* What to work on *
Please write out the data below line for line, with no changes, and leave out the pictures.

* Entries *

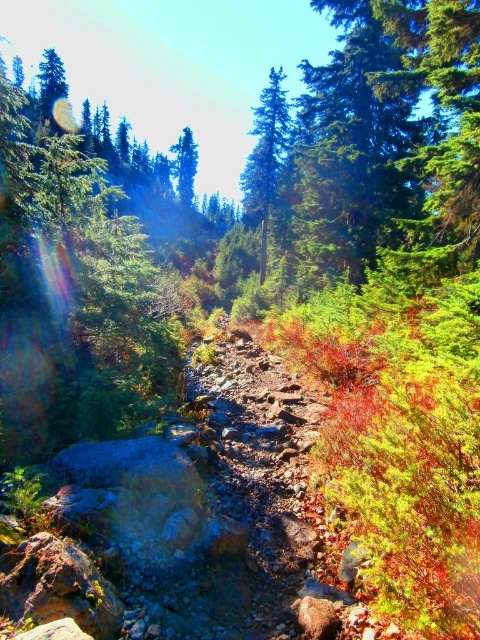
Which of these two, green matte tree at center or green matte tree at upper center, stands taller?

Standing taller between the two is green matte tree at upper center.

Does green matte tree at center appear on the left side of green matte tree at upper center?

No, green matte tree at center is not to the left of green matte tree at upper center.

Is point (268, 168) more distant than point (188, 202)?

That is False.

This screenshot has height=640, width=480. I want to click on green matte tree at center, so click(x=265, y=157).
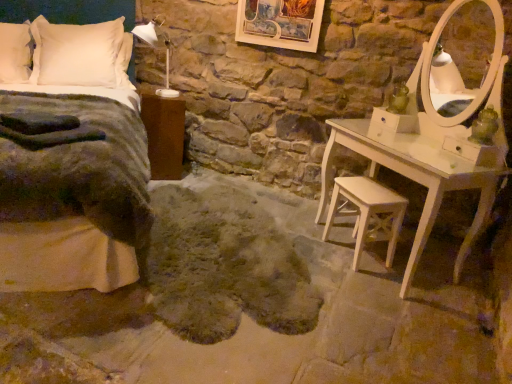
Question: Is fuzzy gray rug at center positioned in front of wooden picture frame at upper center?

Choices:
 (A) no
 (B) yes

Answer: (B)

Question: From the image's perspective, is fuzzy gray rug at center on top of wooden picture frame at upper center?

Choices:
 (A) yes
 (B) no

Answer: (B)

Question: From the image's perspective, would you say fuzzy gray rug at center is shown under wooden picture frame at upper center?

Choices:
 (A) yes
 (B) no

Answer: (A)

Question: Is fuzzy gray rug at center at the right side of wooden picture frame at upper center?

Choices:
 (A) yes
 (B) no

Answer: (B)

Question: From a real-world perspective, is fuzzy gray rug at center physically above wooden picture frame at upper center?

Choices:
 (A) no
 (B) yes

Answer: (A)

Question: Is point (24, 72) positioned closer to the camera than point (133, 124)?

Choices:
 (A) farther
 (B) closer

Answer: (A)

Question: In terms of width, does white soft pillow at upper left, placed as the 1th pillow when sorted from left to right, look wider or thinner when compared to velvet grey blanket at left?

Choices:
 (A) wide
 (B) thin

Answer: (B)

Question: From the image's perspective, is white soft pillow at upper left, placed as the 1th pillow when sorted from left to right, located above or below velvet grey blanket at left?

Choices:
 (A) above
 (B) below

Answer: (A)

Question: Is white soft pillow at upper left, placed as the 2th pillow when sorted from right to left, in front of or behind velvet grey blanket at left in the image?

Choices:
 (A) front
 (B) behind

Answer: (B)

Question: Is white soft pillow at upper left, arranged as the first pillow when viewed from the right, spatially inside fuzzy gray rug at center, or outside of it?

Choices:
 (A) inside
 (B) outside

Answer: (B)

Question: Does point (76, 79) appear closer or farther from the camera than point (272, 292)?

Choices:
 (A) farther
 (B) closer

Answer: (A)

Question: Is white soft pillow at upper left, which is the second pillow in left-to-right order, bigger or smaller than fuzzy gray rug at center?

Choices:
 (A) big
 (B) small

Answer: (A)

Question: Would you say white soft pillow at upper left, arranged as the first pillow when viewed from the right, is to the left or to the right of fuzzy gray rug at center in the picture?

Choices:
 (A) right
 (B) left

Answer: (B)

Question: Is wooden picture frame at upper center in front of or behind brown wood nightstand at left in the image?

Choices:
 (A) front
 (B) behind

Answer: (A)

Question: In terms of size, does wooden picture frame at upper center appear bigger or smaller than brown wood nightstand at left?

Choices:
 (A) small
 (B) big

Answer: (A)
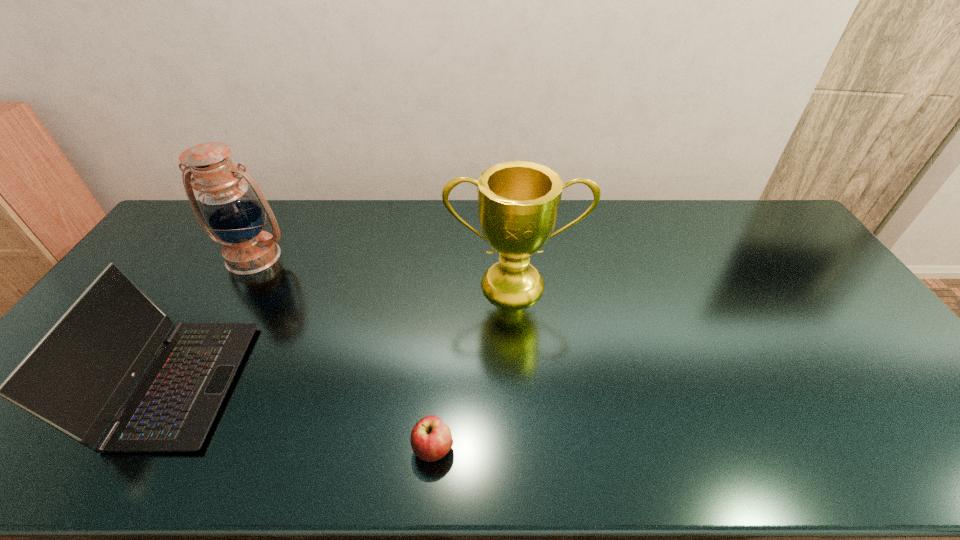
Where is `oil lamp`? The image size is (960, 540). oil lamp is located at coordinates (232, 208).

You are a GUI agent. You are given a task and a screenshot of the screen. Output one action in this format:
    pyautogui.click(x=<x>, y=<y>)
    Task: Click on the award
    The image size is (960, 540).
    Given the screenshot: What is the action you would take?
    pyautogui.click(x=518, y=201)

Where is `laptop computer`? Image resolution: width=960 pixels, height=540 pixels. laptop computer is located at coordinates (76, 378).

You are a GUI agent. You are given a task and a screenshot of the screen. Output one action in this format:
    pyautogui.click(x=<x>, y=<y>)
    Task: Click on the apple
    This screenshot has width=960, height=540.
    Given the screenshot: What is the action you would take?
    pyautogui.click(x=431, y=439)

The image size is (960, 540). I want to click on vacant region located 0.080m on the back of the oil lamp, so click(x=271, y=226).

The width and height of the screenshot is (960, 540). I want to click on vacant space situated on the shiny surface of the award, so click(521, 365).

Identify the location of vacant space located 0.400m on the screen of the second shortest object. (393, 383).

Where is `free location located 0.050m on the left of the shortest object`? This screenshot has width=960, height=540. free location located 0.050m on the left of the shortest object is located at coordinates (391, 448).

Image resolution: width=960 pixels, height=540 pixels. I want to click on laptop computer located at the near edge, so point(76,378).

The image size is (960, 540). Identify the location of apple that is at the near edge. (431, 439).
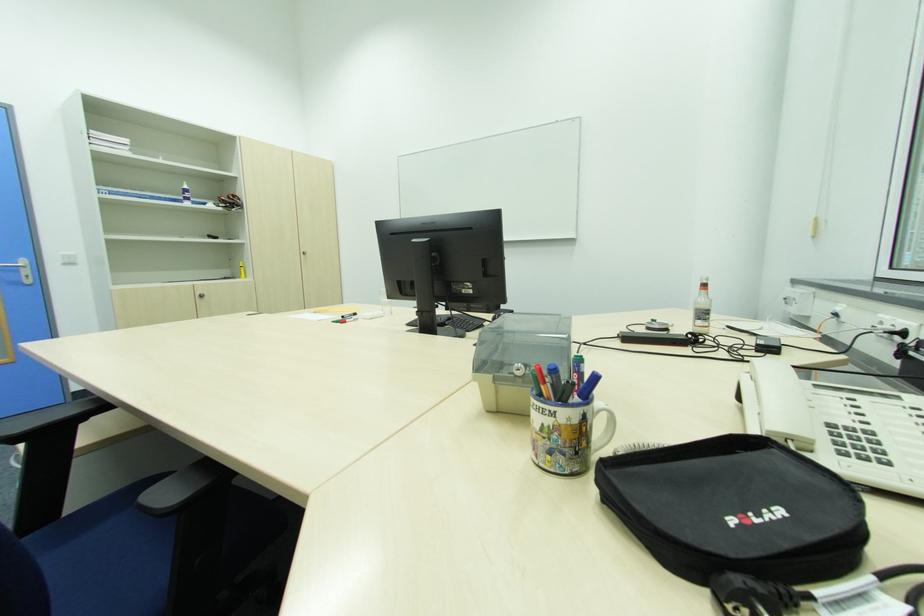
Where would you grasp the white spray bottle? Please return your answer as a coordinate pair (x, y).

(701, 308)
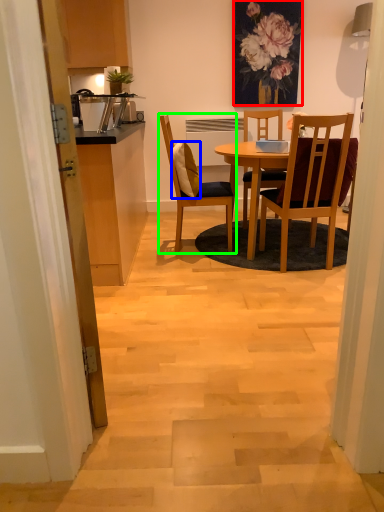
Question: Estimate the real-world distances between objects in this image. Which object is farther from floral arrangement (highlighted by a red box), pillow (highlighted by a blue box) or chair (highlighted by a green box)?

Choices:
 (A) pillow
 (B) chair

Answer: (B)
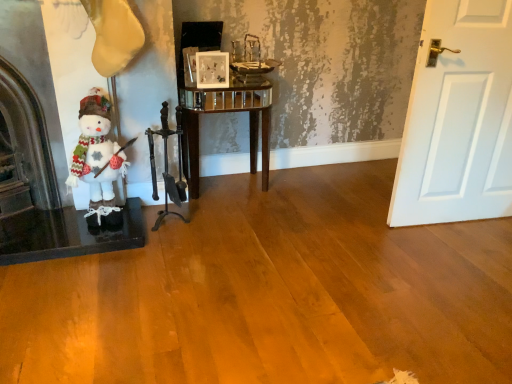
At what (x,y) coordinates should I click in order to perform the action: click on free point in front of glossy wood side table at center. Please return your answer as a coordinate pair (x, y). This screenshot has height=384, width=512. Looking at the image, I should click on (236, 218).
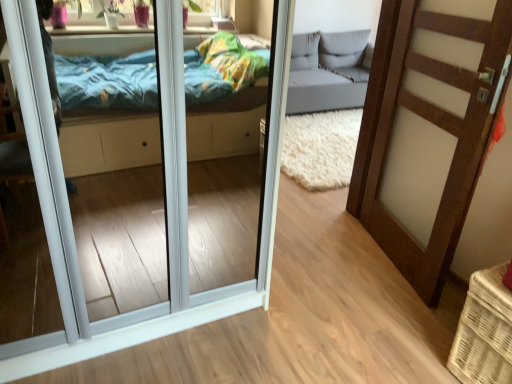
Locate an element on the screen. This screenshot has height=384, width=512. vacant region to the left of brown wood door at right, which is the 2th door from left to right is located at coordinates (321, 260).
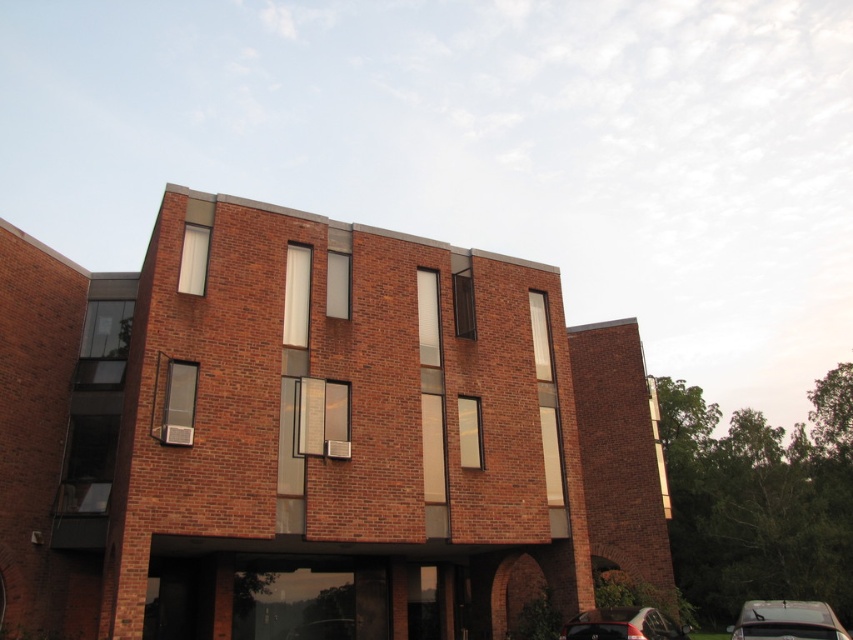
Is point (816, 620) positioned in front of point (659, 627)?

Yes, it is in front of point (659, 627).

Who is more distant from viewer, (772, 614) or (628, 609)?

The point (628, 609) is more distant.

Locate an element on the screen. metallic silver car at lower right is located at coordinates (786, 620).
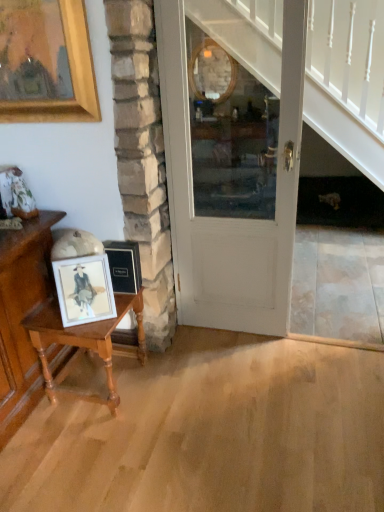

* Complete output *
Which of these two, green matte tree at center or green matte tree at upper center, stands taller?

Standing taller between the two is green matte tree at upper center.

Does green matte tree at center appear on the left side of green matte tree at upper center?

No, green matte tree at center is not to the left of green matte tree at upper center.

Is point (268, 168) more distant than point (188, 202)?

That is False.

This screenshot has height=640, width=480. I want to click on green matte tree at center, so click(x=265, y=157).
Question: Is fuzzy gray rug at center positioned in front of wooden picture frame at upper center?

Choices:
 (A) no
 (B) yes

Answer: (B)

Question: From the image's perspective, is fuzzy gray rug at center on top of wooden picture frame at upper center?

Choices:
 (A) yes
 (B) no

Answer: (B)

Question: From the image's perspective, would you say fuzzy gray rug at center is shown under wooden picture frame at upper center?

Choices:
 (A) yes
 (B) no

Answer: (A)

Question: Is fuzzy gray rug at center at the right side of wooden picture frame at upper center?

Choices:
 (A) yes
 (B) no

Answer: (B)

Question: From a real-world perspective, is fuzzy gray rug at center physically above wooden picture frame at upper center?

Choices:
 (A) no
 (B) yes

Answer: (A)

Question: Is point (24, 72) positioned closer to the camera than point (133, 124)?

Choices:
 (A) farther
 (B) closer

Answer: (A)

Question: In terms of width, does white soft pillow at upper left, placed as the 1th pillow when sorted from left to right, look wider or thinner when compared to velvet grey blanket at left?

Choices:
 (A) wide
 (B) thin

Answer: (B)

Question: From the image's perspective, is white soft pillow at upper left, placed as the 1th pillow when sorted from left to right, located above or below velvet grey blanket at left?

Choices:
 (A) above
 (B) below

Answer: (A)

Question: Is white soft pillow at upper left, placed as the 2th pillow when sorted from right to left, in front of or behind velvet grey blanket at left in the image?

Choices:
 (A) front
 (B) behind

Answer: (B)

Question: Is white soft pillow at upper left, arranged as the first pillow when viewed from the right, spatially inside fuzzy gray rug at center, or outside of it?

Choices:
 (A) inside
 (B) outside

Answer: (B)

Question: Does point (76, 79) appear closer or farther from the camera than point (272, 292)?

Choices:
 (A) farther
 (B) closer

Answer: (A)

Question: Is white soft pillow at upper left, which is the second pillow in left-to-right order, bigger or smaller than fuzzy gray rug at center?

Choices:
 (A) big
 (B) small

Answer: (A)

Question: Would you say white soft pillow at upper left, arranged as the first pillow when viewed from the right, is to the left or to the right of fuzzy gray rug at center in the picture?

Choices:
 (A) right
 (B) left

Answer: (B)

Question: Is wooden picture frame at upper center in front of or behind brown wood nightstand at left in the image?

Choices:
 (A) front
 (B) behind

Answer: (A)

Question: In terms of size, does wooden picture frame at upper center appear bigger or smaller than brown wood nightstand at left?

Choices:
 (A) small
 (B) big

Answer: (A)
Where is `oil lamp`? The image size is (960, 540). oil lamp is located at coordinates (232, 208).

You are a GUI agent. You are given a task and a screenshot of the screen. Output one action in this format:
    pyautogui.click(x=<x>, y=<y>)
    Task: Click on the award
    The image size is (960, 540).
    Given the screenshot: What is the action you would take?
    pyautogui.click(x=518, y=201)

Where is `laptop computer`? Image resolution: width=960 pixels, height=540 pixels. laptop computer is located at coordinates (76, 378).

You are a GUI agent. You are given a task and a screenshot of the screen. Output one action in this format:
    pyautogui.click(x=<x>, y=<y>)
    Task: Click on the apple
    This screenshot has width=960, height=540.
    Given the screenshot: What is the action you would take?
    pyautogui.click(x=431, y=439)

The image size is (960, 540). I want to click on vacant region located 0.080m on the back of the oil lamp, so click(x=271, y=226).

The width and height of the screenshot is (960, 540). I want to click on vacant space situated on the shiny surface of the award, so click(521, 365).

Identify the location of vacant space located 0.400m on the screen of the second shortest object. (393, 383).

Where is `free location located 0.050m on the left of the shortest object`? This screenshot has width=960, height=540. free location located 0.050m on the left of the shortest object is located at coordinates (391, 448).

Image resolution: width=960 pixels, height=540 pixels. I want to click on laptop computer located at the near edge, so point(76,378).

The image size is (960, 540). Identify the location of apple that is at the near edge. (431, 439).
Where would you grasp the white spray bottle? Please return your answer as a coordinate pair (x, y).

(701, 308)
Question: Estimate the real-world distances between objects in this image. Which object is farther from floral arrangement (highlighted by a red box), pillow (highlighted by a blue box) or chair (highlighted by a green box)?

Choices:
 (A) pillow
 (B) chair

Answer: (B)
At what (x,y) coordinates should I click in order to perform the action: click on free point in front of glossy wood side table at center. Please return your answer as a coordinate pair (x, y). This screenshot has height=384, width=512. Looking at the image, I should click on (236, 218).
Locate an element on the screen. This screenshot has height=384, width=512. vacant region to the left of brown wood door at right, which is the 2th door from left to right is located at coordinates (321, 260).
Is point (816, 620) positioned in front of point (659, 627)?

Yes, it is in front of point (659, 627).

Who is more distant from viewer, (772, 614) or (628, 609)?

The point (628, 609) is more distant.

Locate an element on the screen. metallic silver car at lower right is located at coordinates (786, 620).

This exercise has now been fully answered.